### Task to complete
Where a line of the data below has the string "none", copy that line.

Difference listings
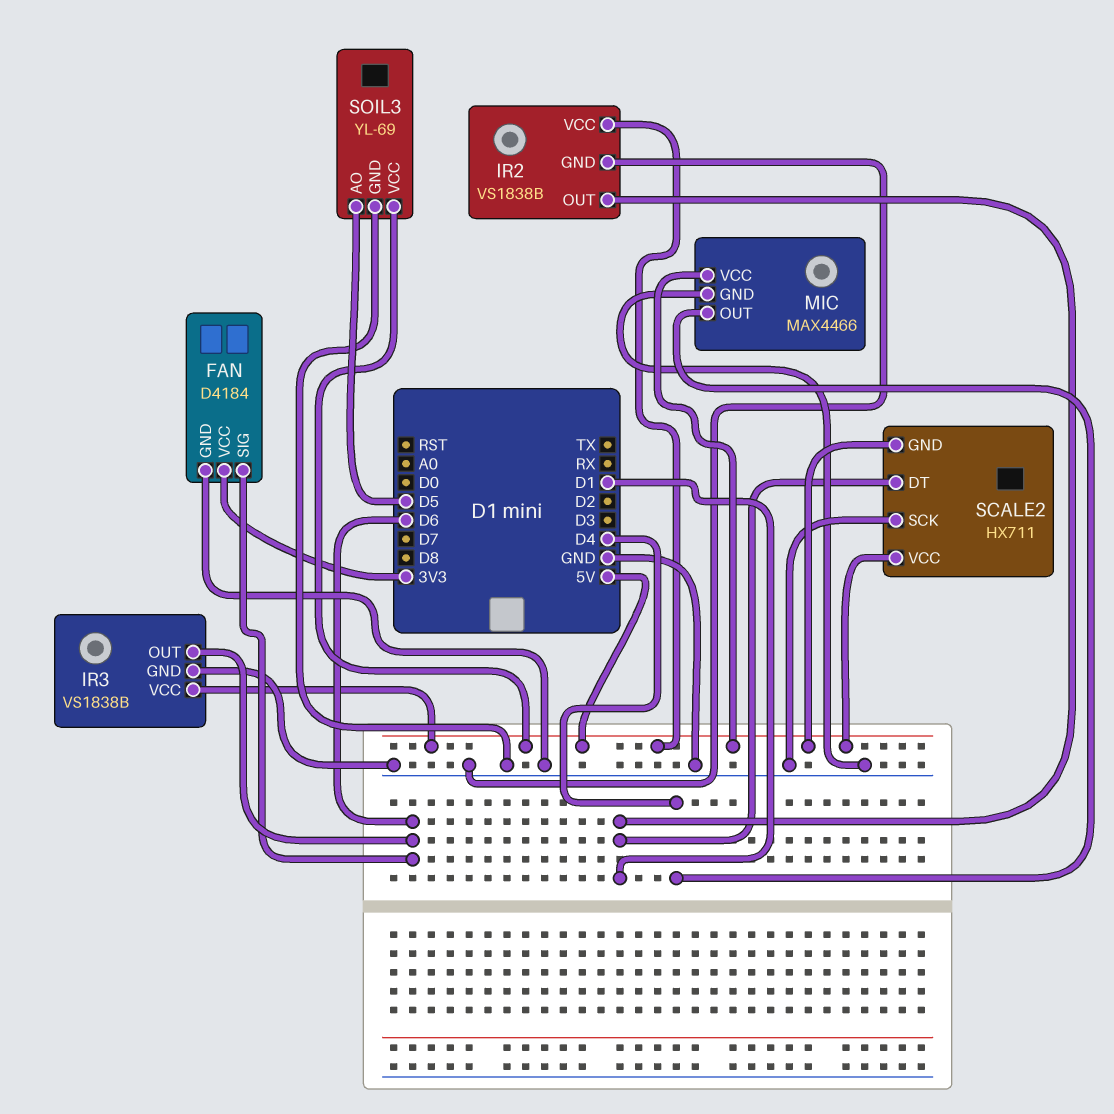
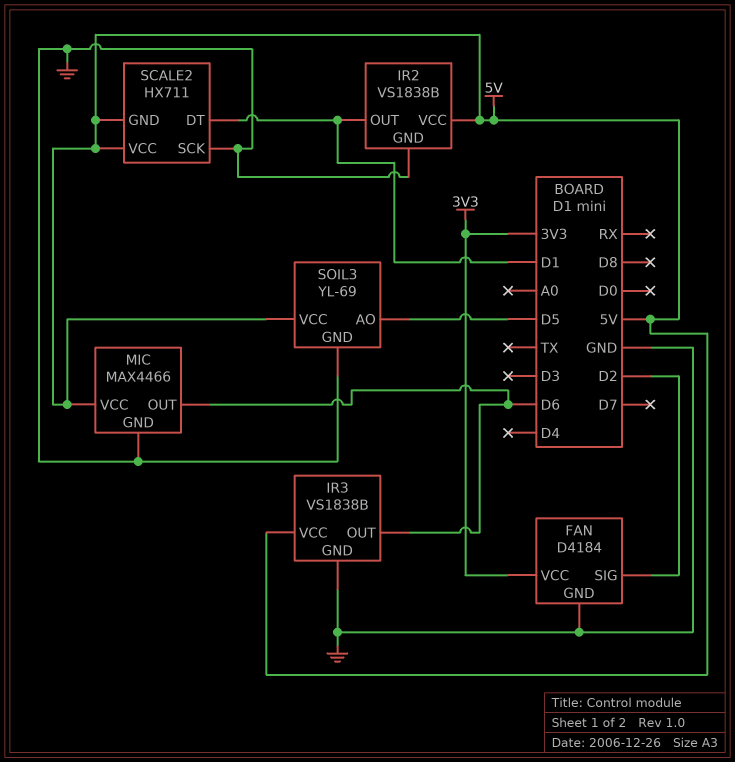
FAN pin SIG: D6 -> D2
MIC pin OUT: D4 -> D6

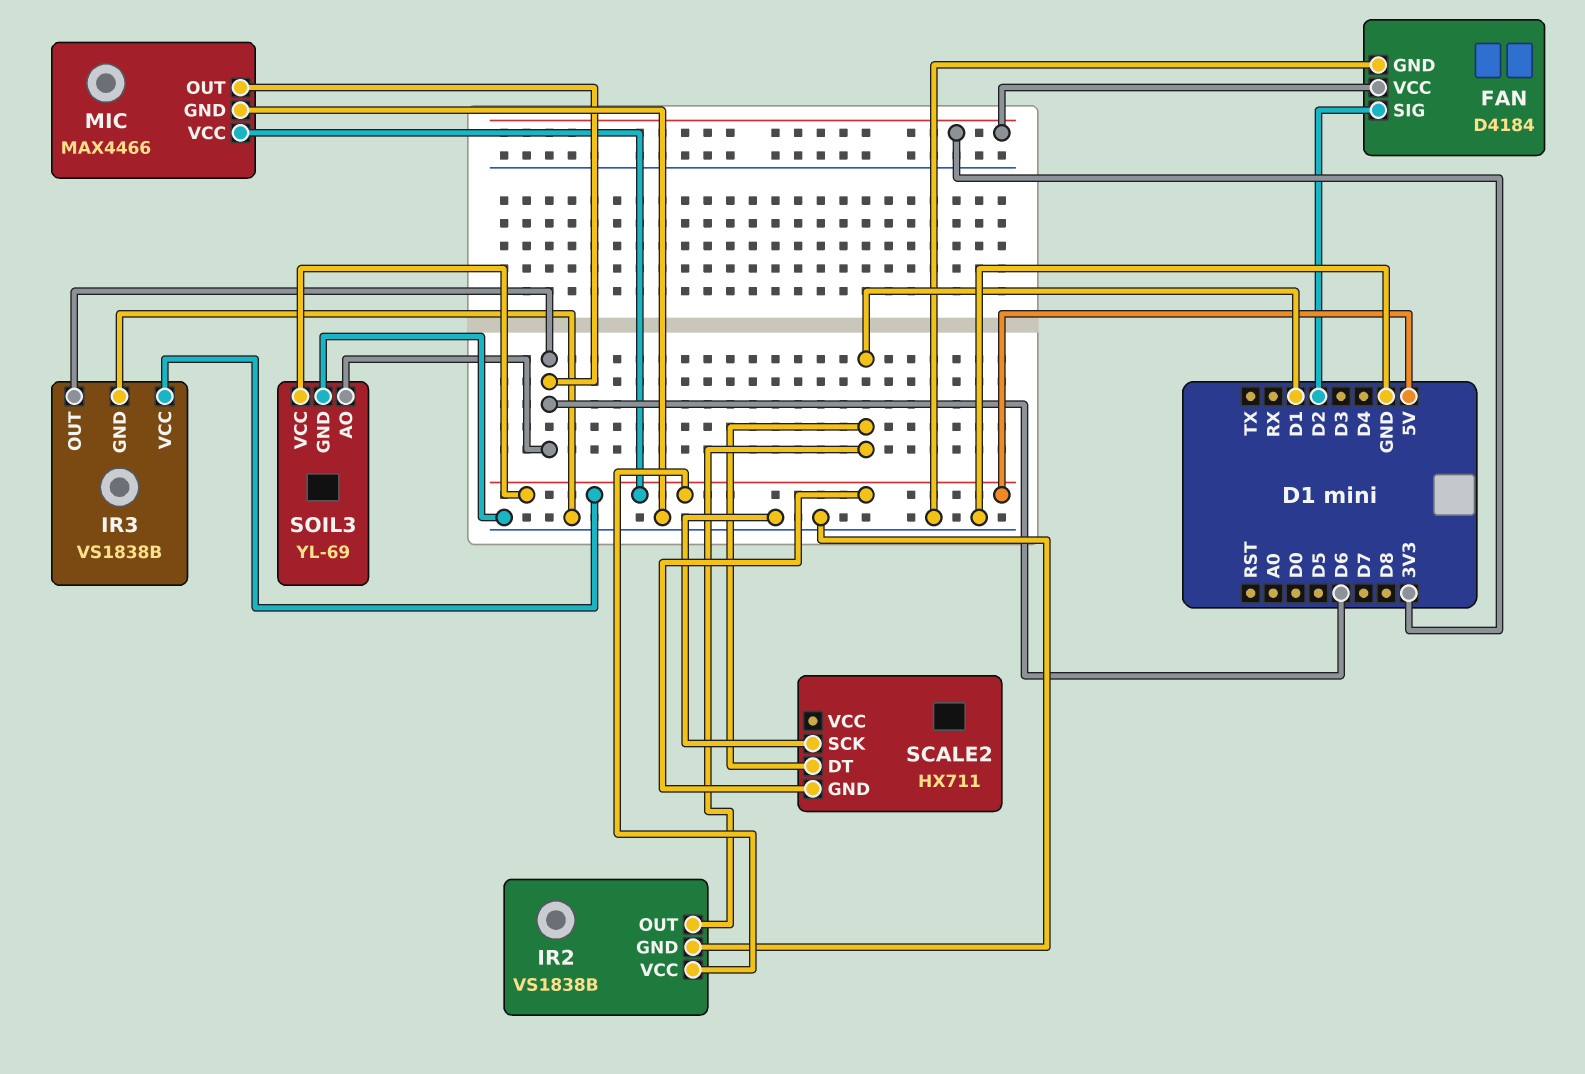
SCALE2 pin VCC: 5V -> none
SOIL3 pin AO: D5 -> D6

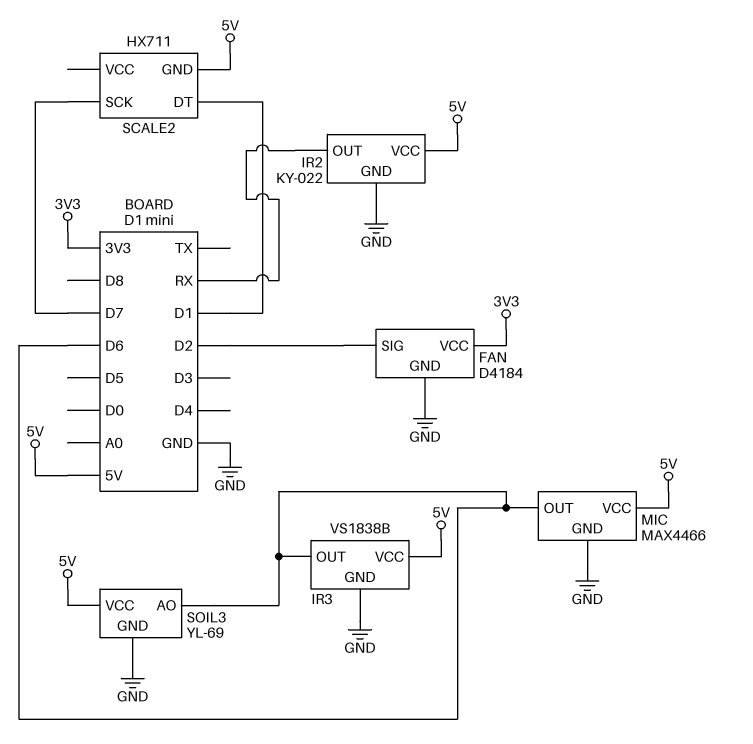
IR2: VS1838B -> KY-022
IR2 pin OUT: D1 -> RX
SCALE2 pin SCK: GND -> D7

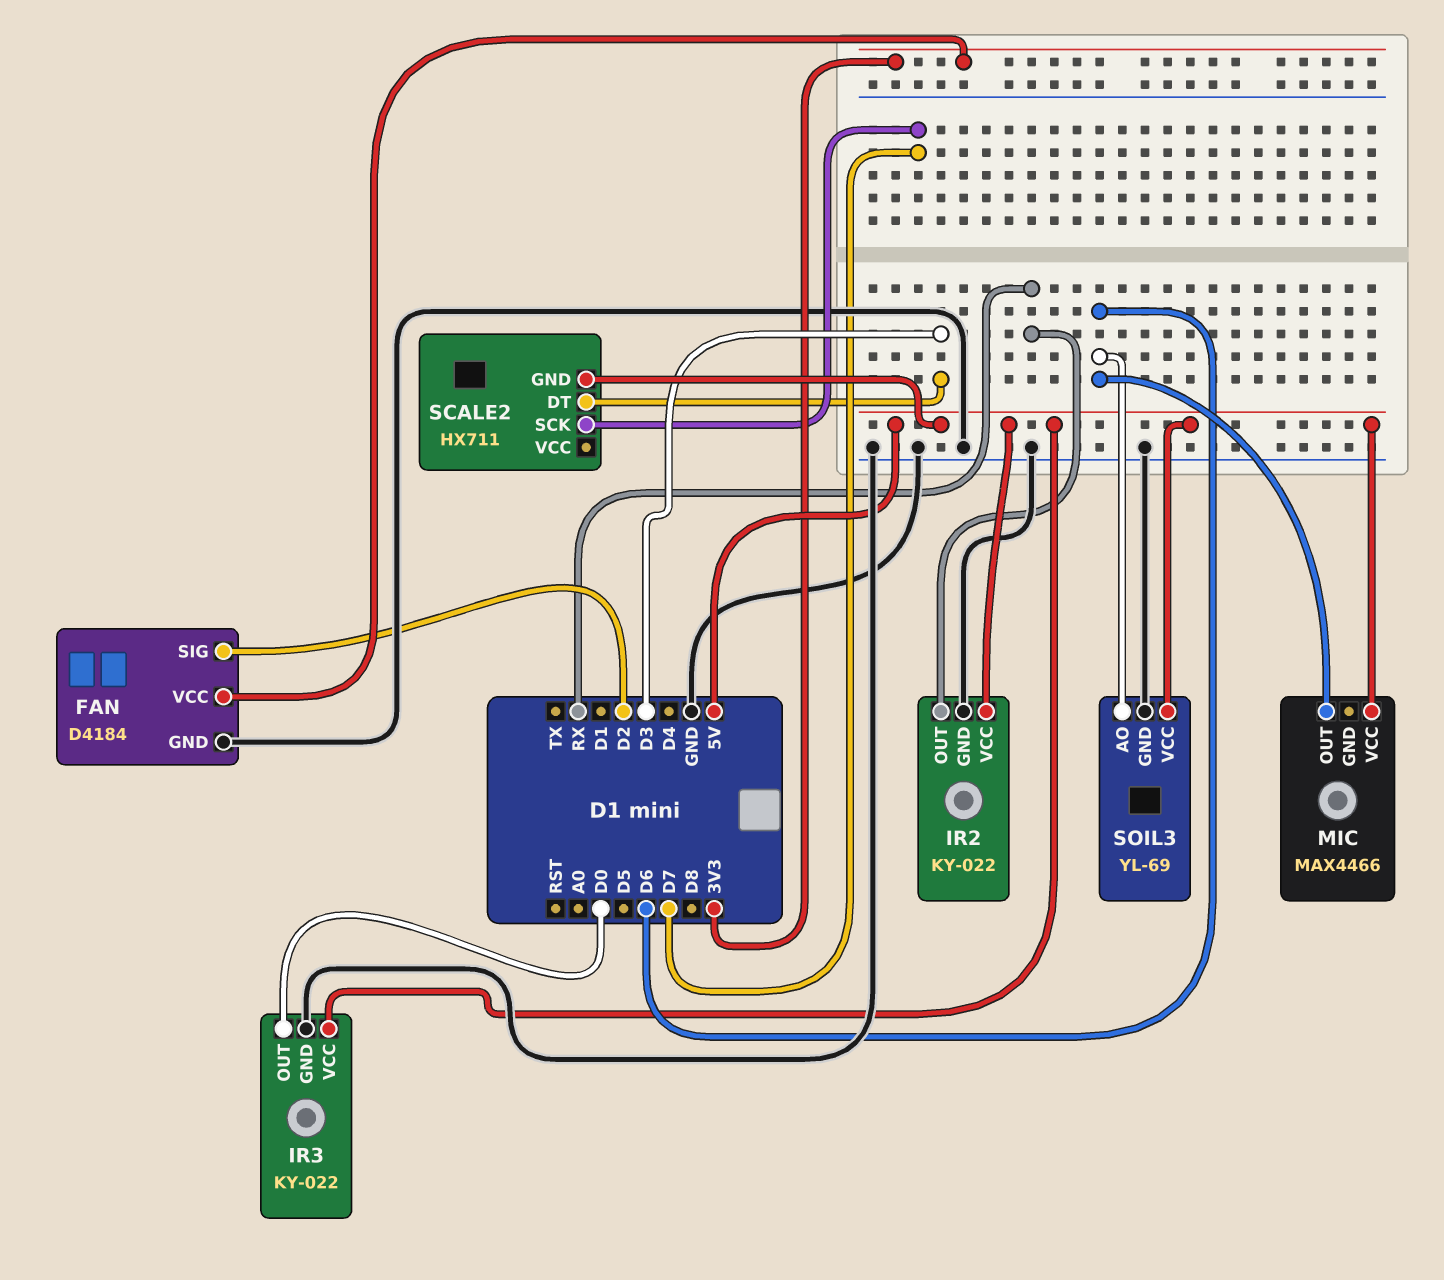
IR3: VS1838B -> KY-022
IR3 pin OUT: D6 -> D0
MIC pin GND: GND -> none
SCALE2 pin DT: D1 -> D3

### Reply
SCALE2 pin VCC: 5V -> none
MIC pin GND: GND -> none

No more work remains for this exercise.